ABOUT THIS EXERCISE: Pictures are not repeated. Every line from the beginning of the entries through the one with "(706, 272) = (938, 650): none -> yellow tree" is restated exactly.

....

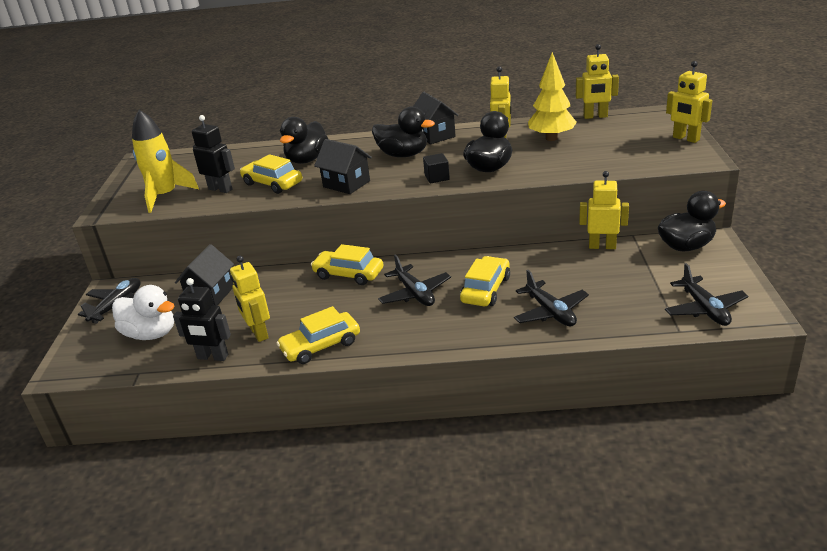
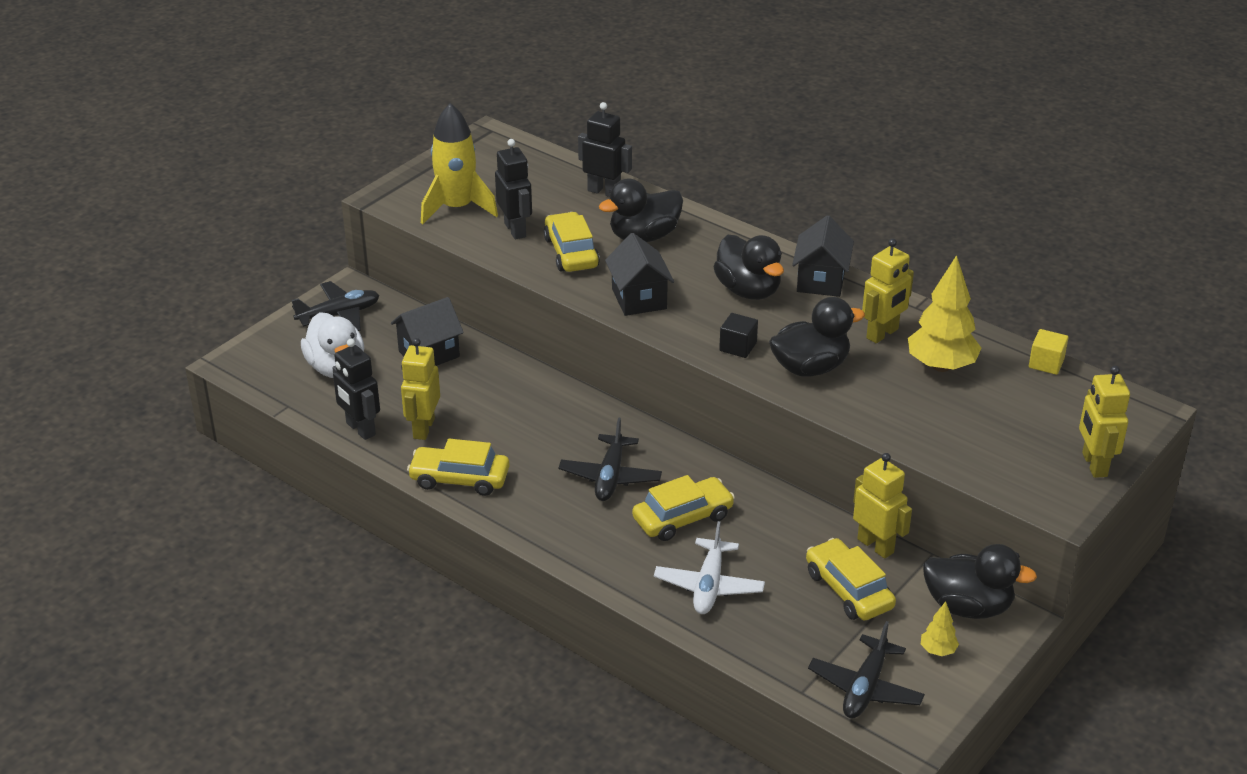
camera: 35 degrees right, 5 degrees up
(253, 153) = (604, 192): none -> black robot
(348, 274) = (577, 411): yellow car -> yellow car (849, 590)
(550, 312) = (709, 586): black plane -> white plane
(595, 116) = (1046, 363): yellow robot -> yellow cube
(706, 272) = (938, 650): none -> yellow tree

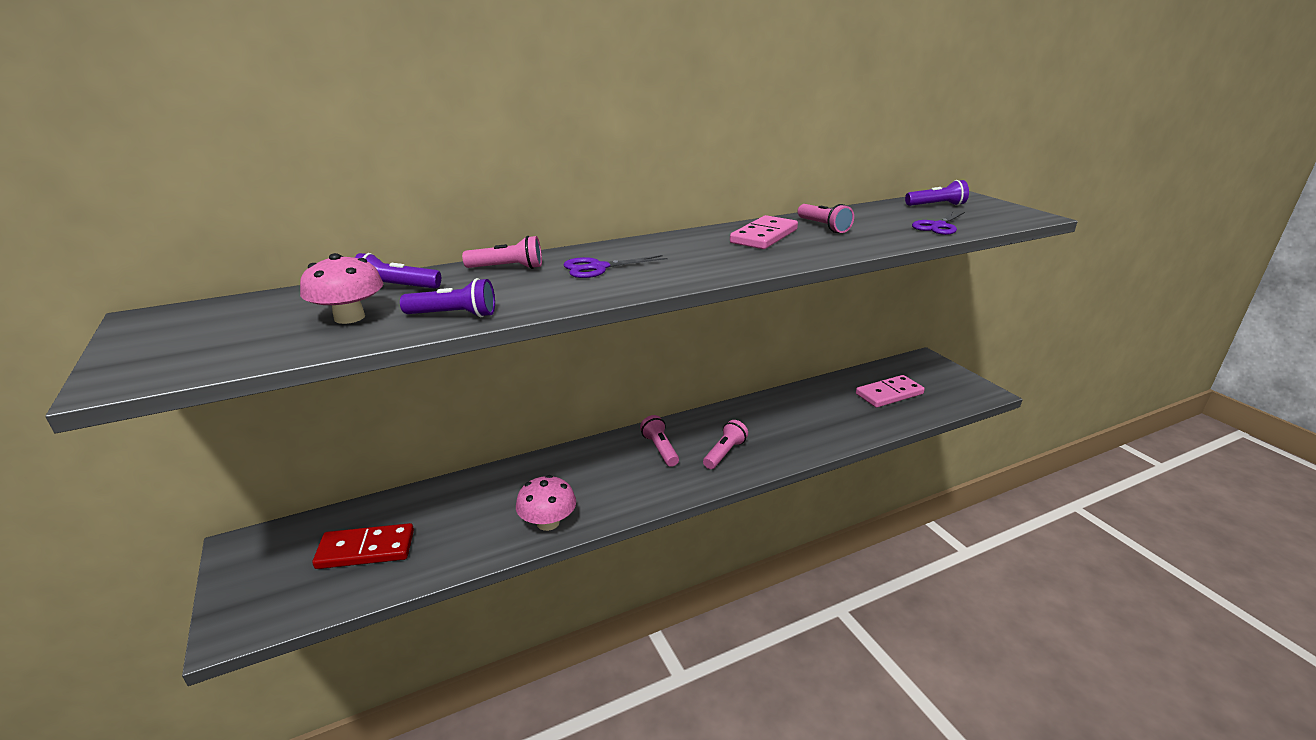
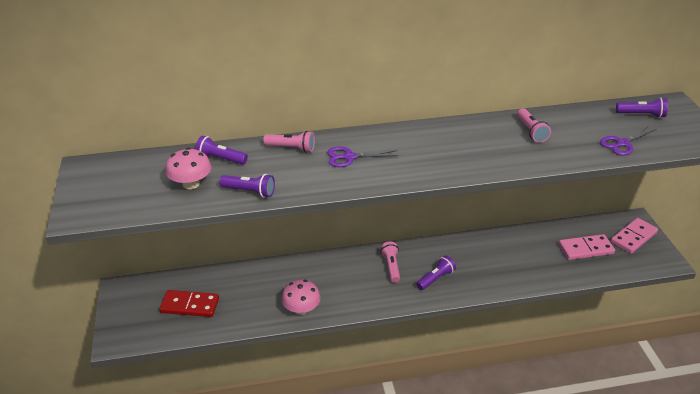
camera: 15 degrees right, 10 degrees up
(724, 453) = (436, 278): pink flashlight -> purple flashlight
(764, 236) = (480, 137): pink domino -> pink domino (633, 237)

....

REPLY:
camera: 35 degrees right, 5 degrees up
(253, 153) = (604, 192): none -> black robot
(348, 274) = (577, 411): yellow car -> yellow car (849, 590)
(550, 312) = (709, 586): black plane -> white plane
(595, 116) = (1046, 363): yellow robot -> yellow cube
(706, 272) = (938, 650): none -> yellow tree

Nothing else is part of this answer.